*WHAT YOU HAVE TO DO:* Render the lines of the entries below, starting with the line that contains "growled [843, 1149]" and going on through the line that contains "What are the", as a JSON list of strings with one string per line and blank lines left out.

*MATERIAL TO PROCESS:*
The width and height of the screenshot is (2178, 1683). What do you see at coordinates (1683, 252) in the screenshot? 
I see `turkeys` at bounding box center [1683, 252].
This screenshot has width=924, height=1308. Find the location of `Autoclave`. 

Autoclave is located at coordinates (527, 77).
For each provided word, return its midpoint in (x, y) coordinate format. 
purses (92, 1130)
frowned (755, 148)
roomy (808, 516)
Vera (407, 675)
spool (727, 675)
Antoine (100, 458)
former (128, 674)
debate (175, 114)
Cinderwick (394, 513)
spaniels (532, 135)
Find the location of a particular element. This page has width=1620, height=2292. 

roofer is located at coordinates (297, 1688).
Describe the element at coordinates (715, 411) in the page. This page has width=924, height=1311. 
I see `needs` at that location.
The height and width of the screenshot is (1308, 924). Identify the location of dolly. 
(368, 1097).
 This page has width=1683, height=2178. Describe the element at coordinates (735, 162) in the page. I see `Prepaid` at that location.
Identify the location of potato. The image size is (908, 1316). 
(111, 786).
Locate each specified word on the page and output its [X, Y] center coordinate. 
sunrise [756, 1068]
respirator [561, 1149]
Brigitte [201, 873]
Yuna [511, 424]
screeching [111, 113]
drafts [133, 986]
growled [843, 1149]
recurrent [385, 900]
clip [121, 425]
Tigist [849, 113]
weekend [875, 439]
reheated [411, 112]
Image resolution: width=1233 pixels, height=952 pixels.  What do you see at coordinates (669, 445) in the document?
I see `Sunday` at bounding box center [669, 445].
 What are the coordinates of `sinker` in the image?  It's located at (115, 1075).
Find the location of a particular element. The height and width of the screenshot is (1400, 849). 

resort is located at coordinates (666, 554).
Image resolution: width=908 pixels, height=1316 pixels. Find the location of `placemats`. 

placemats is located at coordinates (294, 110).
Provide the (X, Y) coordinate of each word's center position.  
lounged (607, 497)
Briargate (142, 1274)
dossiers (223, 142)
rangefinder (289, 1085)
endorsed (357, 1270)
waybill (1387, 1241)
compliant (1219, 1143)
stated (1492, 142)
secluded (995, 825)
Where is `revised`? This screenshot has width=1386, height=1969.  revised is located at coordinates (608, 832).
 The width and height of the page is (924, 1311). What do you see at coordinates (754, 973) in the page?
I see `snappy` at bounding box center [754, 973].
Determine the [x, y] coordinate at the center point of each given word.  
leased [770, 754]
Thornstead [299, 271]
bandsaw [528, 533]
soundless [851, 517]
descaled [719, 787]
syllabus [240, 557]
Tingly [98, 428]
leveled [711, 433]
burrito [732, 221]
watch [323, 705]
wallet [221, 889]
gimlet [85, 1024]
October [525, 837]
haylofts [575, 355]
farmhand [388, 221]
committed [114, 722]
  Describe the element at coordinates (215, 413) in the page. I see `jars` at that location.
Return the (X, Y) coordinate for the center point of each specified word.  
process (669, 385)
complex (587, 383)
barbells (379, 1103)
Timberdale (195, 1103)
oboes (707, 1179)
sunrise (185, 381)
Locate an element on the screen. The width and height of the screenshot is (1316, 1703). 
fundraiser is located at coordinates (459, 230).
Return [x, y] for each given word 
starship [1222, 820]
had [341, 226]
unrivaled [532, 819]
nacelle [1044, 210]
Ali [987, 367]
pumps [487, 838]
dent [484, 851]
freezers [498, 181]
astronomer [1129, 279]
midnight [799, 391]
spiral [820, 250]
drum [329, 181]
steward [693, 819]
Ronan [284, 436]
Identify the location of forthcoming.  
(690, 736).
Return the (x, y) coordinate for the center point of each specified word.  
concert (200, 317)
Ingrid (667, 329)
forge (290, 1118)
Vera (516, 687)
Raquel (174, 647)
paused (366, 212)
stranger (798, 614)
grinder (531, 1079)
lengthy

*COMPLETE OUTPUT:*
[
  "growled [843, 1149]",
  "recurrent [385, 900]",
  "clip [121, 425]",
  "Tigist [849, 113]",
  "weekend [875, 439]",
  "reheated [411, 112]",
  "Image resolution: width=1233 pixels, height=952 pixels.  What do you see at coordinates (669, 445) in the document?",
  "I see `Sunday` at bounding box center [669, 445].",
  " What are the coordinates of `sinker` in the image?  It's located at (115, 1075)."
]